*GOAL OF THE EXERCISE*
Using the data below, return every line that holds the word "cafe".

───── RECORD EXTRACTS ─────

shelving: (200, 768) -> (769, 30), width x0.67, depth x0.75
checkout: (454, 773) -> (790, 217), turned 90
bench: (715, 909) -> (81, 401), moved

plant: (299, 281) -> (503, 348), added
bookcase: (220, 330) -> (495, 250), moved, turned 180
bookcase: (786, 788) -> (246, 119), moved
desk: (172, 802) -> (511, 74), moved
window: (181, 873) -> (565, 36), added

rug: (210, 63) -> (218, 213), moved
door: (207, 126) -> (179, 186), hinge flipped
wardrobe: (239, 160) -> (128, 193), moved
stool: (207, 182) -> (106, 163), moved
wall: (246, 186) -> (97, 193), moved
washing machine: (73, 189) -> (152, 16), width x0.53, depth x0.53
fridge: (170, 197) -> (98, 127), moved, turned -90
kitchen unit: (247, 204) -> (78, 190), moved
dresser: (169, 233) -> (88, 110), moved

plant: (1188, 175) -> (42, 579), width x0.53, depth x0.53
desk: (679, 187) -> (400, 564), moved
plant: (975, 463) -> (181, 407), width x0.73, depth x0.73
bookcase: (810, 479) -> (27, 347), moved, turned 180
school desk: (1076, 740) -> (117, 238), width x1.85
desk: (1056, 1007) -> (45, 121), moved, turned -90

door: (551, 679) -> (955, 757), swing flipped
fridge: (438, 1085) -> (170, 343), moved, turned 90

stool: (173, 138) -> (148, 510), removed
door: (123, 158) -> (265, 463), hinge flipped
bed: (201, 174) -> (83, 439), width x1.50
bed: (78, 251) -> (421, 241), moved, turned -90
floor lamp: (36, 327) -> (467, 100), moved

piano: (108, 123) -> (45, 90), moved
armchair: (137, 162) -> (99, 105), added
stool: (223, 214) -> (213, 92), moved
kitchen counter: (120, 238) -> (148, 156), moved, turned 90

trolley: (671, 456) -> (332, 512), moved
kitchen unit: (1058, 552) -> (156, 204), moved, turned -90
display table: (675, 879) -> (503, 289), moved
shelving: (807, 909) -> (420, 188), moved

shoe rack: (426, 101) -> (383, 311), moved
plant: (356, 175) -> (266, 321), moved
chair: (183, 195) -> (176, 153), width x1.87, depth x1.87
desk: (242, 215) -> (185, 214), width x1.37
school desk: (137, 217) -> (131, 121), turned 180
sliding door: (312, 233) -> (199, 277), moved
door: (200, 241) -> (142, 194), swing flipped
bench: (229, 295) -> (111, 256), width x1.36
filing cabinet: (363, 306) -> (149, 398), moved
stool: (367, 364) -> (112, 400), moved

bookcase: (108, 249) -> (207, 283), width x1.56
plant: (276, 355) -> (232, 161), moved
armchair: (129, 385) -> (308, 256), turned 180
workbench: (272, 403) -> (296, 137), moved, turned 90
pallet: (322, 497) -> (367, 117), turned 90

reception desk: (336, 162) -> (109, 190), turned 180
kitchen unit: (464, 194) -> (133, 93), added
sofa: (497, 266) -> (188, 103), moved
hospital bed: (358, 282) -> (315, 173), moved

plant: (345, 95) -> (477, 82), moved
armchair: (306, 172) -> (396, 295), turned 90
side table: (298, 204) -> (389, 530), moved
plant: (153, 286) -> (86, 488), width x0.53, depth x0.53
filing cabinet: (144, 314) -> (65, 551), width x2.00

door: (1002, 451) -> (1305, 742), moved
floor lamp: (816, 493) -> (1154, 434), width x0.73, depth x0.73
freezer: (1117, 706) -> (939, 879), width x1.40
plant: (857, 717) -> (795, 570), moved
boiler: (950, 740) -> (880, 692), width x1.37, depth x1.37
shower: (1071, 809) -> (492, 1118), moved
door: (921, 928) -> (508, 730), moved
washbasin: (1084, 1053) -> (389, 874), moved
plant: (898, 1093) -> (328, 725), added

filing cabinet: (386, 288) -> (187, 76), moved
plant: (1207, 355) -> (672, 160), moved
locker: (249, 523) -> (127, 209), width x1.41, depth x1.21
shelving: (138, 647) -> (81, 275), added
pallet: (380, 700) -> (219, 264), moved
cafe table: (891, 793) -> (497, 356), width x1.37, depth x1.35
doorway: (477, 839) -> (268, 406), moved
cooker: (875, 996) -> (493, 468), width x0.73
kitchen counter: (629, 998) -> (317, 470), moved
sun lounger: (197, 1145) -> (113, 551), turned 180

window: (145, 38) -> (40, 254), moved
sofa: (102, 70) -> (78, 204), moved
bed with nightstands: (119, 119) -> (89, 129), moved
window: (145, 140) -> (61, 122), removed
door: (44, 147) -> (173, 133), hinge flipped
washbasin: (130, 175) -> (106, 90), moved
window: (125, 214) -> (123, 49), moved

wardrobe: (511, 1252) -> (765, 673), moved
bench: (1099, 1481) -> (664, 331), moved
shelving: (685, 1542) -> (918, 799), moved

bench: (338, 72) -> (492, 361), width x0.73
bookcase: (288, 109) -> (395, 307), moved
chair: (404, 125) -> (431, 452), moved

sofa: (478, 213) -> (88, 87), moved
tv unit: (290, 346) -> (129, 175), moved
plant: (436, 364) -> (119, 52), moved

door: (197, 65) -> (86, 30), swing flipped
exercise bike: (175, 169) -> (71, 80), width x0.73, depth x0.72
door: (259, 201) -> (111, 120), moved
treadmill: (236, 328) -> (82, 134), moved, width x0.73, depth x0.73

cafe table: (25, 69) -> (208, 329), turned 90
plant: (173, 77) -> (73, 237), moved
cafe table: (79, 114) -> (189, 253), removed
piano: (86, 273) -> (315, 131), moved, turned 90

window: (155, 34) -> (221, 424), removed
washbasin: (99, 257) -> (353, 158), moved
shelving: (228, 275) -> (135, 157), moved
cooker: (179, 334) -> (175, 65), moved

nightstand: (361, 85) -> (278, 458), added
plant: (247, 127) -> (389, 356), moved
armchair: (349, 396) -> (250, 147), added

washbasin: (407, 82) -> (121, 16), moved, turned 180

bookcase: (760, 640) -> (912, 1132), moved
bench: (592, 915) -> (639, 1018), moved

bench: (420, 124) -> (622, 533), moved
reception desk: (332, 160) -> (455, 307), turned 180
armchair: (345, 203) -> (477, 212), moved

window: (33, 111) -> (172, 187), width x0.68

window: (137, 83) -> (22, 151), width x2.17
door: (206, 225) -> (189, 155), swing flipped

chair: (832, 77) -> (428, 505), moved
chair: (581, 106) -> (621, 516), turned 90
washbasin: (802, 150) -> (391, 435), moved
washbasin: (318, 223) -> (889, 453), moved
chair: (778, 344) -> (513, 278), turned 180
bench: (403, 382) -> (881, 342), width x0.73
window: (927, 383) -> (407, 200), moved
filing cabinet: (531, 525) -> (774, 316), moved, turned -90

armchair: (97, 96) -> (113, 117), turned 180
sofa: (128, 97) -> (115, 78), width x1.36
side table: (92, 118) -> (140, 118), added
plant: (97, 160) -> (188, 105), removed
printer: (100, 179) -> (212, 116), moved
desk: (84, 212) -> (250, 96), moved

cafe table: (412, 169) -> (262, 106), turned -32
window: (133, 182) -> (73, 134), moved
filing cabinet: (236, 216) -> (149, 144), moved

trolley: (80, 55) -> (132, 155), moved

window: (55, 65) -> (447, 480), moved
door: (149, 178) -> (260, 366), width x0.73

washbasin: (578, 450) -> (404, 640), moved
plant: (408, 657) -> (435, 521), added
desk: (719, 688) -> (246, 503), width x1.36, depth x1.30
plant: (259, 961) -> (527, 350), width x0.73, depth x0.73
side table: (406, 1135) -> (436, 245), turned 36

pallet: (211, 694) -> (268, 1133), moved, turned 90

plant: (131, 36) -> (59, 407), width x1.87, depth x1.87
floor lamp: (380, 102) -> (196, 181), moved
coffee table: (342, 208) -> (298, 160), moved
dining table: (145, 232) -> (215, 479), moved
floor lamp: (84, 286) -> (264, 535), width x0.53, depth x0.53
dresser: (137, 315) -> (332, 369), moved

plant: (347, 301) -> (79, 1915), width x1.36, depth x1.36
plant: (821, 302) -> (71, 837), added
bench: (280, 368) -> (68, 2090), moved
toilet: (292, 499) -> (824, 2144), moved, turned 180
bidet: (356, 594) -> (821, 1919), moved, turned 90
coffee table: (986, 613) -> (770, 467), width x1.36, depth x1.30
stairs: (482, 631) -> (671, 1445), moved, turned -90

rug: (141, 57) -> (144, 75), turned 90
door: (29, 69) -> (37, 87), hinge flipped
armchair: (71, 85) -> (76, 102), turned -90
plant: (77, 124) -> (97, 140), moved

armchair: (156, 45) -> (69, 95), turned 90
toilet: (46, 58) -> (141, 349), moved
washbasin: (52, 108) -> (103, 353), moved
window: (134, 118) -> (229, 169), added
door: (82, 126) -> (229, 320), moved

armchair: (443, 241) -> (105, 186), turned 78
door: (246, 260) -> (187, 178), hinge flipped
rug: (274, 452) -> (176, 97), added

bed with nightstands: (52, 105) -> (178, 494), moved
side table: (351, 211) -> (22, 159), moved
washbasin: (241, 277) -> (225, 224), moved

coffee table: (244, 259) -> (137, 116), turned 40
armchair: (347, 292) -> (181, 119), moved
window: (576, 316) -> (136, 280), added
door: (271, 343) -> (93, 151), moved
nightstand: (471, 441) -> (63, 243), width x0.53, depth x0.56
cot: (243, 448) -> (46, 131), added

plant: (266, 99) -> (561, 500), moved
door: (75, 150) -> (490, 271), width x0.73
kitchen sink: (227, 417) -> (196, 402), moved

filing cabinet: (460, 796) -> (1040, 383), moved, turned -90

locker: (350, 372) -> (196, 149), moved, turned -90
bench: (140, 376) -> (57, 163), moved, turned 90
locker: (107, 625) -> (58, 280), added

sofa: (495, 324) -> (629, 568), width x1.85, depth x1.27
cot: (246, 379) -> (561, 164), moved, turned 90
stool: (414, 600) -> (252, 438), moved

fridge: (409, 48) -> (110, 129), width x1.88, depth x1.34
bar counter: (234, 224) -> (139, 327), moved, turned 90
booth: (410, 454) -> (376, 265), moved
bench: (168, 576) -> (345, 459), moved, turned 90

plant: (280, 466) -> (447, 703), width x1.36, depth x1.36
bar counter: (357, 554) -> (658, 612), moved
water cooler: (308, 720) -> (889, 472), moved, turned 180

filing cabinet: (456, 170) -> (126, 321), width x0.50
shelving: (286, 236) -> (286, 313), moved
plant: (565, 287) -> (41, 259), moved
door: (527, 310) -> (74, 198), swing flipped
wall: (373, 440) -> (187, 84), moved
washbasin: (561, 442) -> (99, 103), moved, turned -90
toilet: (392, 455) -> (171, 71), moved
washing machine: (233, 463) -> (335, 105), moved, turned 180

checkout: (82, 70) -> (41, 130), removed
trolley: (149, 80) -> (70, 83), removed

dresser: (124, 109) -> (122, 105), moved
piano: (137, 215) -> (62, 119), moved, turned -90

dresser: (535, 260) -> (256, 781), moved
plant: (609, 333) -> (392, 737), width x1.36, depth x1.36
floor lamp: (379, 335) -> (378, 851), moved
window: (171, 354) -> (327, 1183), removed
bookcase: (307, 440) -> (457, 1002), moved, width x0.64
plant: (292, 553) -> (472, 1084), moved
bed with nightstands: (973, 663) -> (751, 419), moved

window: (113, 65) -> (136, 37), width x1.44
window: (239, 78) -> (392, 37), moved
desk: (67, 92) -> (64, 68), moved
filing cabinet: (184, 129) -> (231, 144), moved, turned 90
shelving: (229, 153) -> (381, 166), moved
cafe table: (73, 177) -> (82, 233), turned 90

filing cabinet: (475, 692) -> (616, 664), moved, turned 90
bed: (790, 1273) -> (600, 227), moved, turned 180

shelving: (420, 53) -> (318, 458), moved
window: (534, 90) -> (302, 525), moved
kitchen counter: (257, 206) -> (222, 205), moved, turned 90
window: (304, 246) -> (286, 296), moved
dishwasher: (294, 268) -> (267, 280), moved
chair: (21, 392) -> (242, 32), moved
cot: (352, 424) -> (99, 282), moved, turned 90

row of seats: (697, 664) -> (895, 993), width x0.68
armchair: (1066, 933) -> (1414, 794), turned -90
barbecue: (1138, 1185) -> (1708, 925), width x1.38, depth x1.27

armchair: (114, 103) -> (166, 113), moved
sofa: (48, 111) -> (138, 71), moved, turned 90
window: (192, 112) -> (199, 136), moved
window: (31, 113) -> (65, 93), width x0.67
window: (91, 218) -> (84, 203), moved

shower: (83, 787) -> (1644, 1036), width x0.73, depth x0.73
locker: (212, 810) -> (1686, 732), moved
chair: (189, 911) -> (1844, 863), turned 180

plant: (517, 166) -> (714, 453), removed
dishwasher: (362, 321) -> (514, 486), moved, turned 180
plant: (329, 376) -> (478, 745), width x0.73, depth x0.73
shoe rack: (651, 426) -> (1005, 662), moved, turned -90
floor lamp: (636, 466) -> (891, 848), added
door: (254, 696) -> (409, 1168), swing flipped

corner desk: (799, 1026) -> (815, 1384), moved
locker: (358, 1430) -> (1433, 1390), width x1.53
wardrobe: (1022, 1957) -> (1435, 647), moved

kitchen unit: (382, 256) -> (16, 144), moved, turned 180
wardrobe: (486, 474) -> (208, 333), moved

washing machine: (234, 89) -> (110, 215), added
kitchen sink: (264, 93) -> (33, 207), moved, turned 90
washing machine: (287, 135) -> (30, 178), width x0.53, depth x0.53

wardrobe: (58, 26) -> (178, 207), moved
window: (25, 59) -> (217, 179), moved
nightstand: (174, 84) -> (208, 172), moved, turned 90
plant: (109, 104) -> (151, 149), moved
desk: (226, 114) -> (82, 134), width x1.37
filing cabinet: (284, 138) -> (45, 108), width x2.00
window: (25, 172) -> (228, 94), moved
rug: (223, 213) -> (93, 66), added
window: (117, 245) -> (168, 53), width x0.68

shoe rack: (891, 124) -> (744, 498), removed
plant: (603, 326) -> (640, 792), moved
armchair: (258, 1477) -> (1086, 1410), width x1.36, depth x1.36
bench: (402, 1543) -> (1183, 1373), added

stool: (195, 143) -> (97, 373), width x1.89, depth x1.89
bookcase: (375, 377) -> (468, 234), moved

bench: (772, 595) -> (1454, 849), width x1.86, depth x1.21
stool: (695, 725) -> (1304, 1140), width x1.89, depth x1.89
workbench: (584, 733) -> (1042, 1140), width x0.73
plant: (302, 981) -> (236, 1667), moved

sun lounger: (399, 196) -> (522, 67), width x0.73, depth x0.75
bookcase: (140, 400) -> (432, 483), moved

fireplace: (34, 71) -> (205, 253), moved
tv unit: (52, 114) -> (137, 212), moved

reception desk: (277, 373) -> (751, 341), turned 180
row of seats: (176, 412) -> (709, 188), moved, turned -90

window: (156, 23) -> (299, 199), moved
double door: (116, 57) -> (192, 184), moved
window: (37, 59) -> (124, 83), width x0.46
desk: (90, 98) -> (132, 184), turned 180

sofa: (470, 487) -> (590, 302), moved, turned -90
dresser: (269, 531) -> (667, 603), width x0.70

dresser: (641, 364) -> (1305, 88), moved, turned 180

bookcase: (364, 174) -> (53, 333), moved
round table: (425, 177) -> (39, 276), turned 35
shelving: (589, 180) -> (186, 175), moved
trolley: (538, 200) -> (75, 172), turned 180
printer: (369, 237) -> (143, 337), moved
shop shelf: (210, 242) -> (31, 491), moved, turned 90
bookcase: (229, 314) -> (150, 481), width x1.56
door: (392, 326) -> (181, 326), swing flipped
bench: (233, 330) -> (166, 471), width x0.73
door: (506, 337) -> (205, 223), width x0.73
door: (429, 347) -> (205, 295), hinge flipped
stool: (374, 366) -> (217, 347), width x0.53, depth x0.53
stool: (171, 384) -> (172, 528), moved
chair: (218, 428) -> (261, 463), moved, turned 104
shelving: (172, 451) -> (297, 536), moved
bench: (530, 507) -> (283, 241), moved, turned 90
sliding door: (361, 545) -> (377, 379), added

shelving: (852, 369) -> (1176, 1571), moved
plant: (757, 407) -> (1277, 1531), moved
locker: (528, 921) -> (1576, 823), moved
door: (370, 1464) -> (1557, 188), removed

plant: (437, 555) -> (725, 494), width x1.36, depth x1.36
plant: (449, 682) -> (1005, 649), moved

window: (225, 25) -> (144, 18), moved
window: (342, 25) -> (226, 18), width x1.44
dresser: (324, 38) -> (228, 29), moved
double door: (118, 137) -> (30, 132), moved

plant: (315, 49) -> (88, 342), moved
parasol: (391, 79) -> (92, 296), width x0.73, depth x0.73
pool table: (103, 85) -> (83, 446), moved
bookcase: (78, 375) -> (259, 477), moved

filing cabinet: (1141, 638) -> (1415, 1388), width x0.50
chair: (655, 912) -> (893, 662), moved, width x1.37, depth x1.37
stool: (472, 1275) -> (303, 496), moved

─────

*TASK OUTPUT*
cafe table: (891, 793) -> (497, 356), width x1.37, depth x1.35
cafe table: (25, 69) -> (208, 329), turned 90
cafe table: (79, 114) -> (189, 253), removed
cafe table: (412, 169) -> (262, 106), turned -32
cafe table: (73, 177) -> (82, 233), turned 90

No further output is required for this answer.